Records for the task Block Start

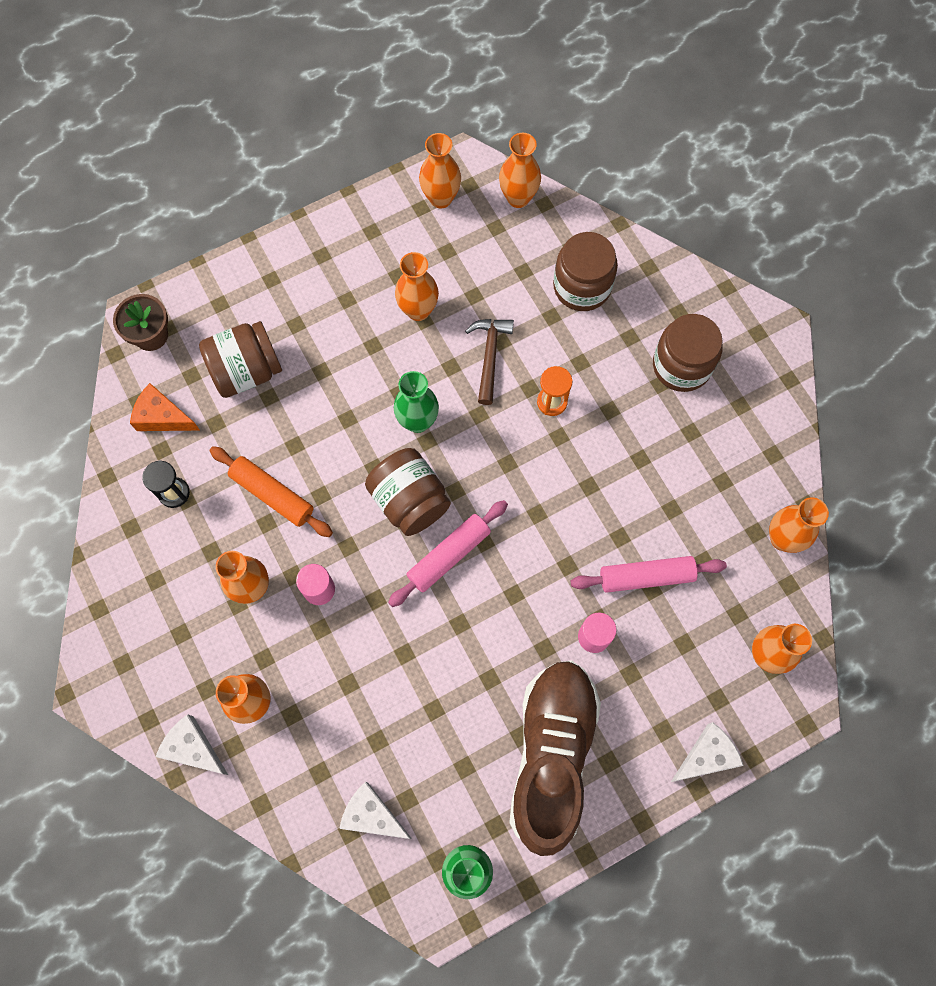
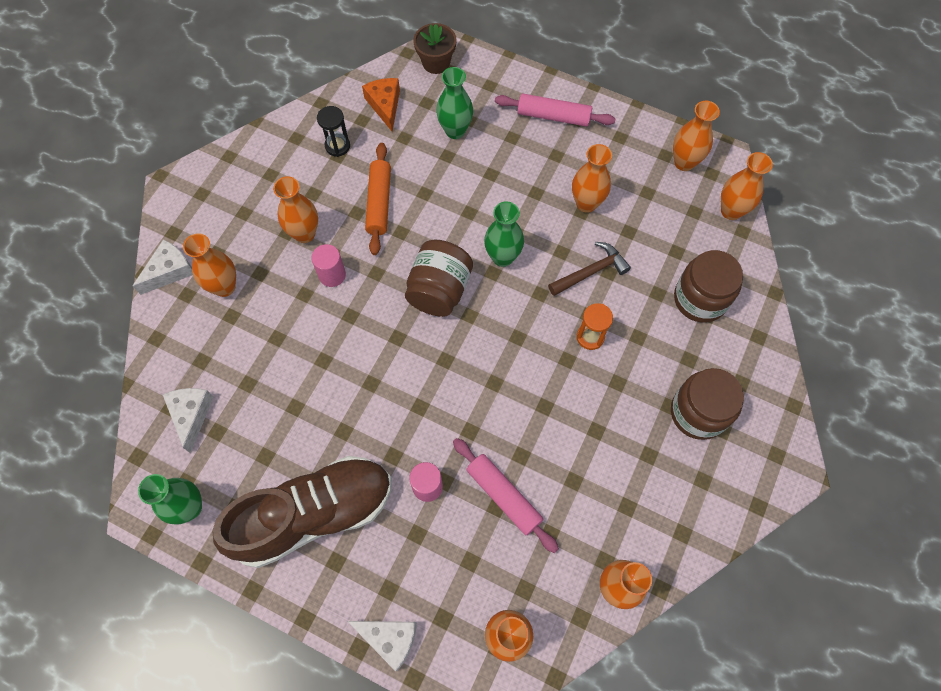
camera: 55 degrees right, 5 degrees down
(193, 748) = (170, 271): white cheese -> white cheese turned 45 degrees clockwise
(246, 371) = (455, 131): brown jar -> green vase
(449, 555) = (417, 343): pink rolling pin -> pink rolling pin (553, 116)

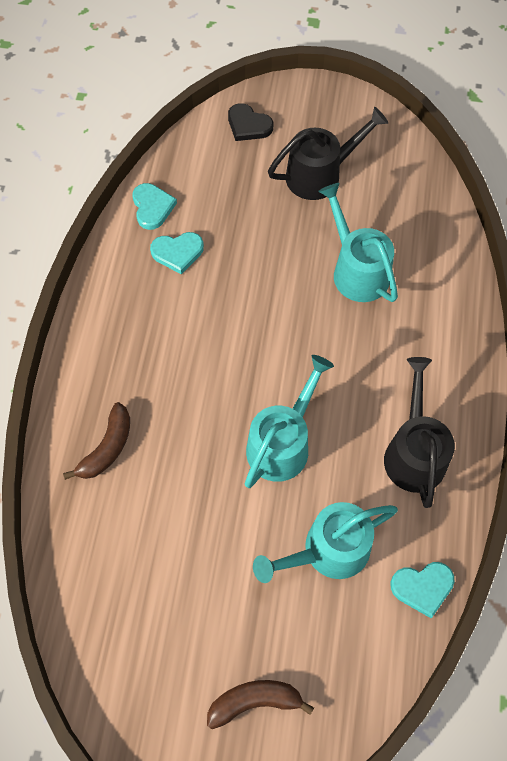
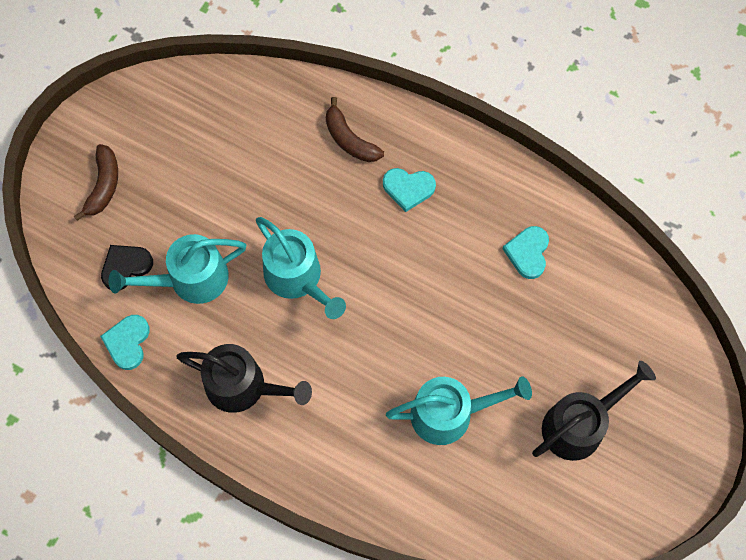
camera: 110 degrees right, 5 degrees up
(152, 207) = (589, 245): turquoise heart -> turquoise heart (408, 188)
(248, 125) = (670, 373): black heart -> black heart (125, 267)
(320, 174) = (580, 424): black watering can -> black watering can turned 120 degrees counterclockwise
(327, 551) = (190, 279): turquoise watering can -> turquoise watering can turned 105 degrees counterclockwise

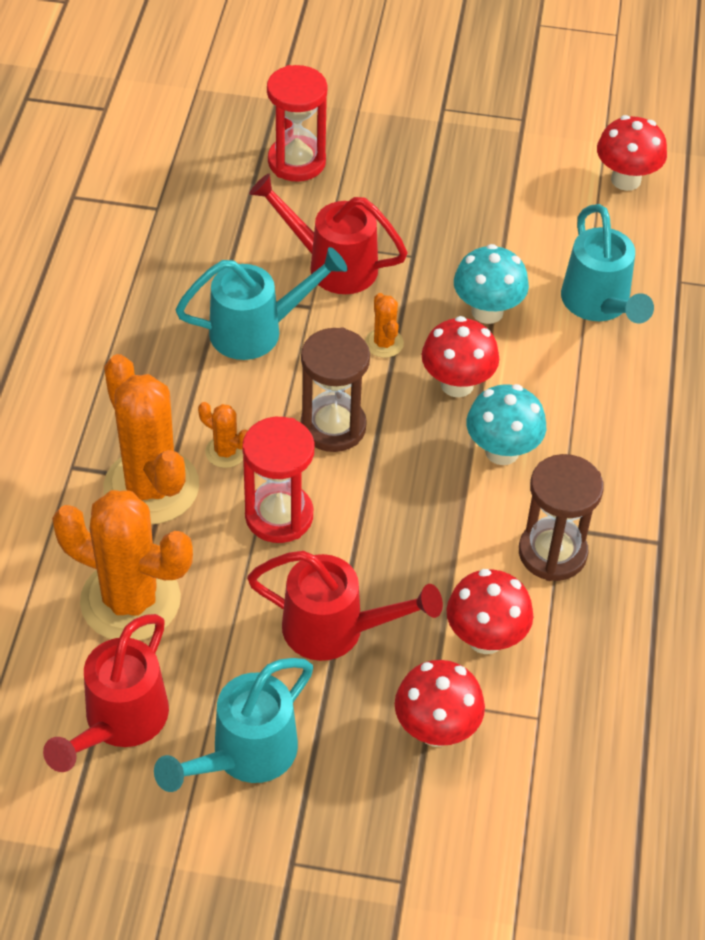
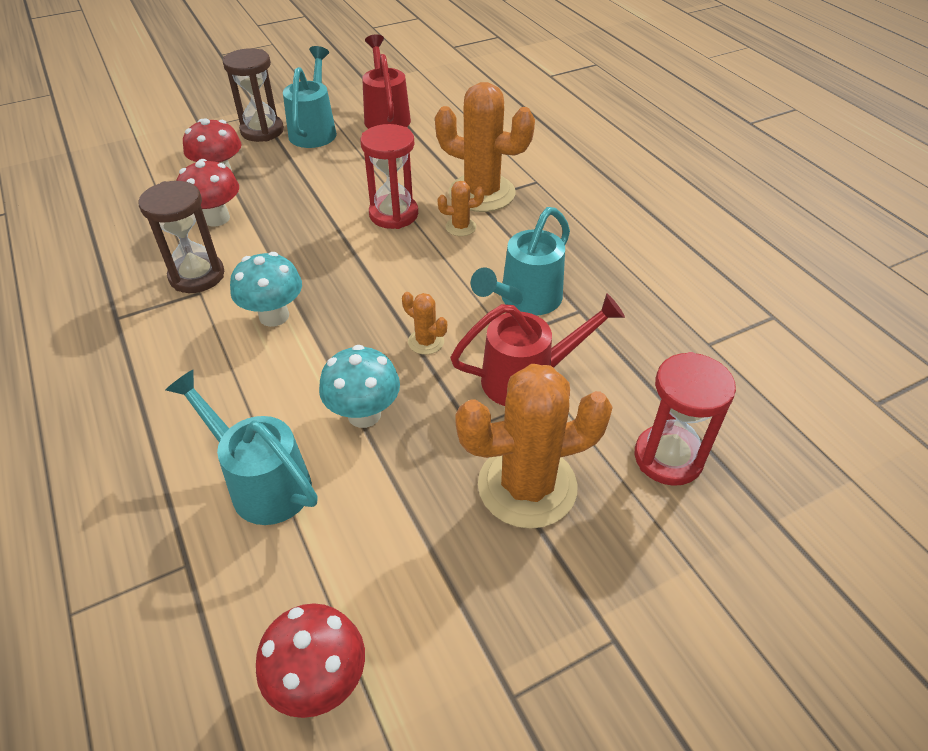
camera: 145 degrees right, 5 degrees down
(130, 600) = (433, 151): orange cactus -> orange cactus (527, 486)
(333, 427) = (408, 272): brown hourglass -> brown hourglass (262, 131)
(335, 630) = (311, 185): red watering can -> none
(457, 384) = (343, 343): red mushroom -> none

Records for the task Block End

Description of the task =>
Find every line in the records that uses the string "camera", then copy it.

Answer for the task =>
camera: 55 degrees right, 5 degrees down
camera: 110 degrees right, 5 degrees up
camera: 145 degrees right, 5 degrees down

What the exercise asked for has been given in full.